Written task: Your reply should reproduce all the data below exactly while excluding the pictures.
+===+
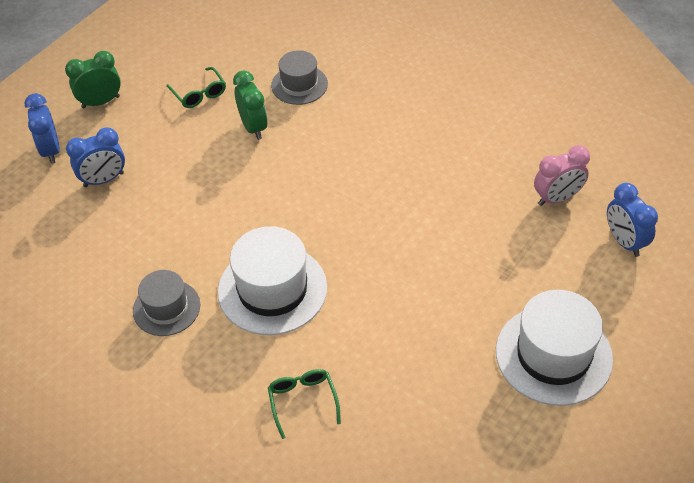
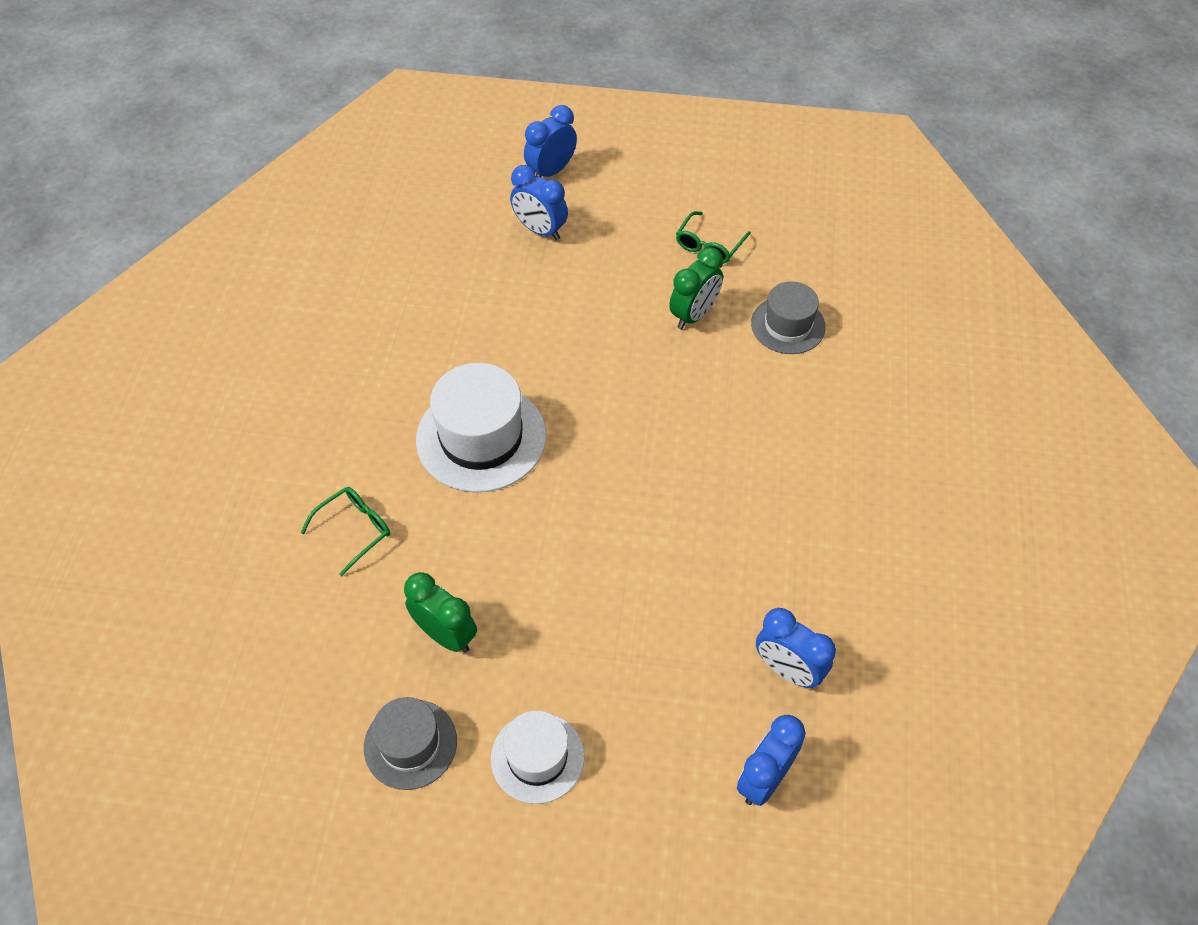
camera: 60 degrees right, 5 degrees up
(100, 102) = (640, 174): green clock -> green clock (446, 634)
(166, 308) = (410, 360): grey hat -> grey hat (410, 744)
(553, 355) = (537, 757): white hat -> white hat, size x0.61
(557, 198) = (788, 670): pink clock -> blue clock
+===+
Answer for the task:
camera: 60 degrees right, 5 degrees up
(100, 102) = (640, 174): green clock -> green clock (446, 634)
(166, 308) = (410, 360): grey hat -> grey hat (410, 744)
(553, 355) = (537, 757): white hat -> white hat, size x0.61
(557, 198) = (788, 670): pink clock -> blue clock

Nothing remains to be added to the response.